What is needed here is an exact printout of the data, with no pictures included.

| GIVEN DATA |
______

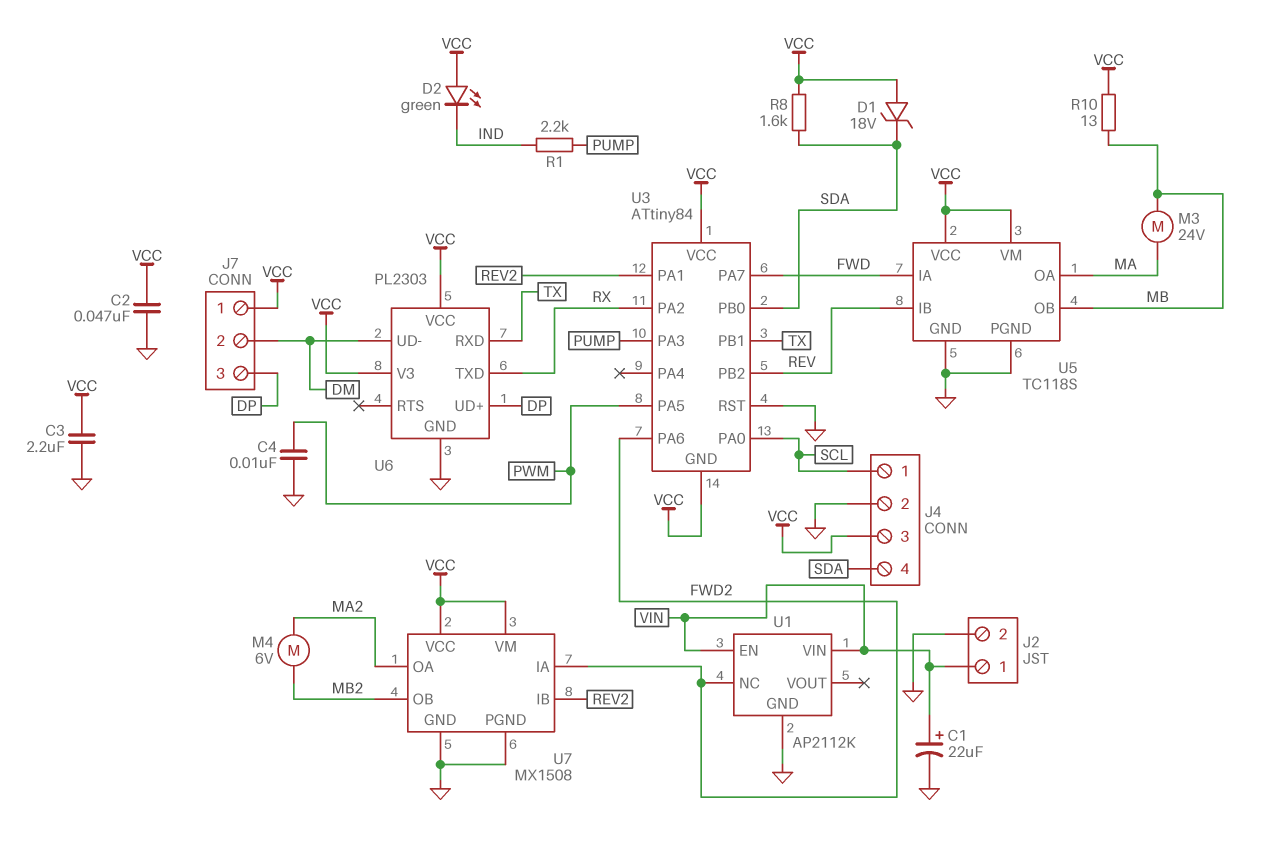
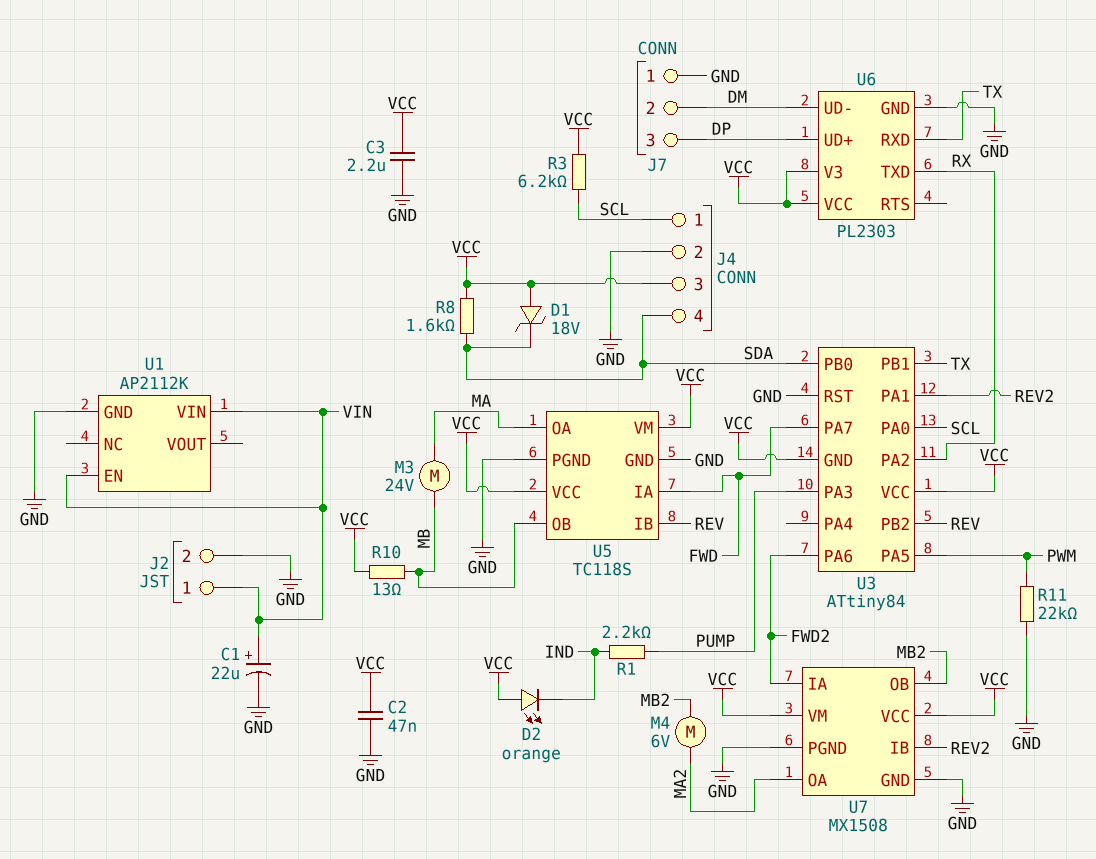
C4: 10nF (GND, PWM) -> none
D2: LED green (A VCC, K IND) -> LED orange (A VCC, K IND)
J7 pin 1: VCC -> GND
R3: none -> 6.2k (SCL, VCC)
R11: none -> 22k (GND, PWM)
U1 pin NC: FWD2 -> none

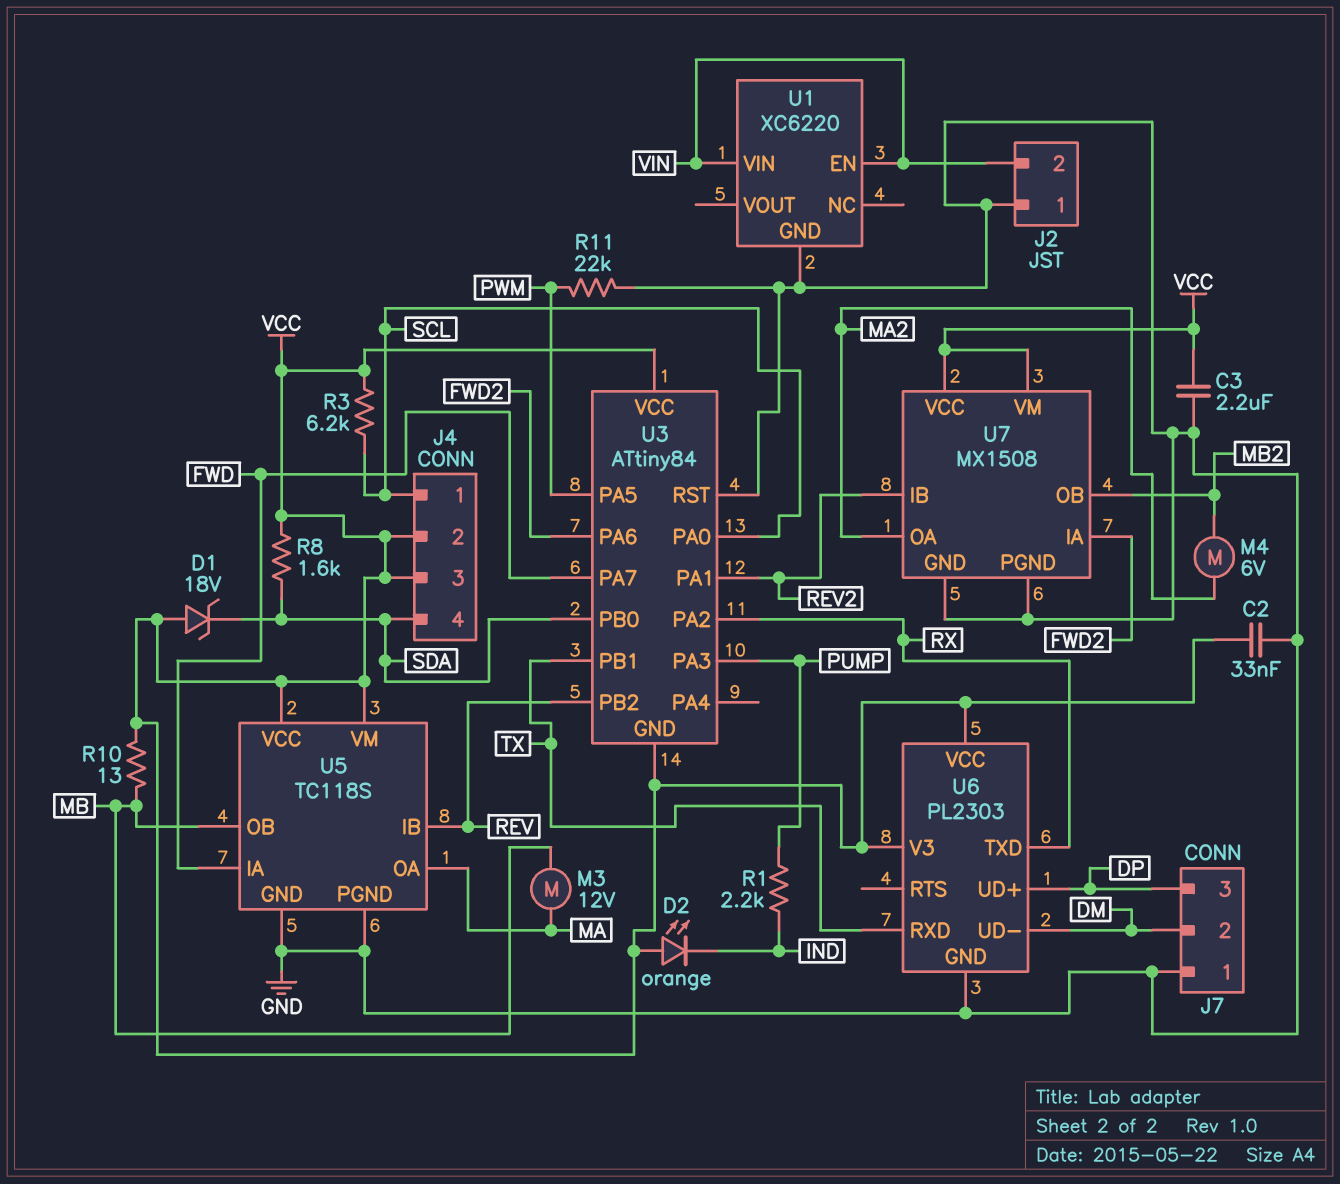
C1: 22uF (plus VIN, minus GND) -> none
C2: 47nF (GND, VCC) -> 33nF (GND, VCC)
J2 pin 1: VIN -> GND
J2 pin 2: GND -> VIN
J4 pin 2: GND -> VCC
M3: motor 24V (MA, MB) -> motor 12V (MA, MB)
U1: AP2112K -> XC6220

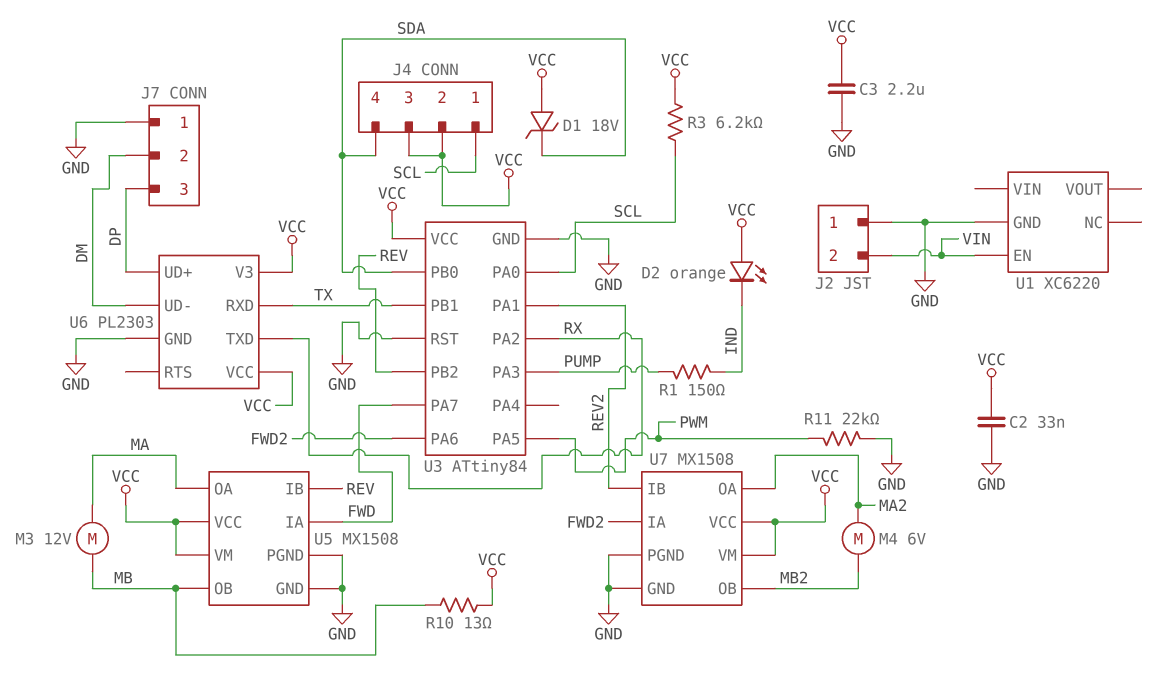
R1: 2.2k (IND, PUMP) -> 150 (IND, PUMP)
R8: 1.6k (SDA, VCC) -> none
U1 pin VIN: VIN -> none
U3 pin GND: VCC -> GND
U5: TC118S -> MX1508

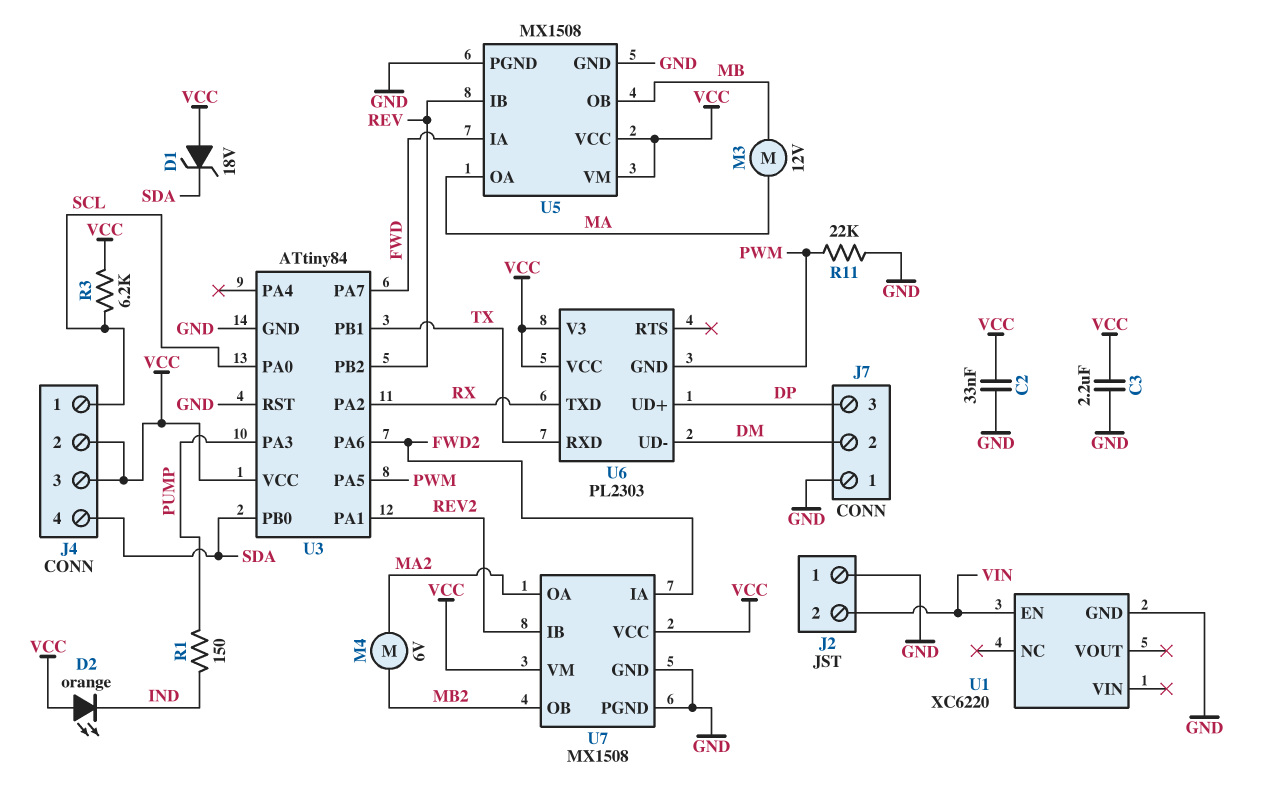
R10: 13 (MB, VCC) -> none
U6 pin GND: GND -> PWM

______

| PROBLEM SOLUTION |
C4: 10nF (GND, PWM) -> none
D2: LED green (A VCC, K IND) -> LED orange (A VCC, K IND)
J7 pin 1: VCC -> GND
R3: none -> 6.2k (SCL, VCC)
R11: none -> 22k (GND, PWM)
U1 pin NC: FWD2 -> none

C1: 22uF (plus VIN, minus GND) -> none
C2: 47nF (GND, VCC) -> 33nF (GND, VCC)
J2 pin 1: VIN -> GND
J2 pin 2: GND -> VIN
J4 pin 2: GND -> VCC
M3: motor 24V (MA, MB) -> motor 12V (MA, MB)
U1: AP2112K -> XC6220

R1: 2.2k (IND, PUMP) -> 150 (IND, PUMP)
R8: 1.6k (SDA, VCC) -> none
U1 pin VIN: VIN -> none
U3 pin GND: VCC -> GND
U5: TC118S -> MX1508

R10: 13 (MB, VCC) -> none
U6 pin GND: GND -> PWM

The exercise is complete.